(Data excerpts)
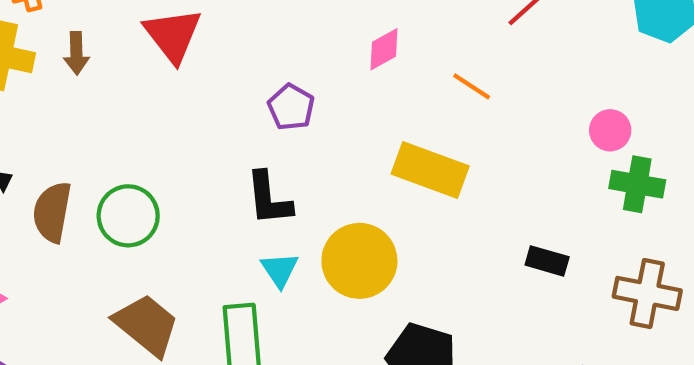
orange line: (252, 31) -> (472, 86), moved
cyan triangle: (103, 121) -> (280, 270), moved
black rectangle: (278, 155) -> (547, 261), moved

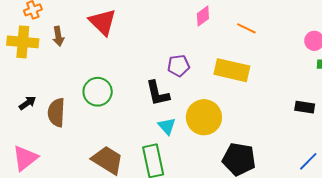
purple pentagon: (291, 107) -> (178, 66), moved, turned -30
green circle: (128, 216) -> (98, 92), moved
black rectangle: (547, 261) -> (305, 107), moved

- _EXERCISE AIM_
From the first line to the last, set down the records above exactly and skip the pictures.

- _SOLUTION TO THIS PROBLEM_
orange line: (252, 31) -> (472, 86), moved
cyan triangle: (103, 121) -> (280, 270), moved
black rectangle: (278, 155) -> (547, 261), moved

purple pentagon: (291, 107) -> (178, 66), moved, turned -30
green circle: (128, 216) -> (98, 92), moved
black rectangle: (547, 261) -> (305, 107), moved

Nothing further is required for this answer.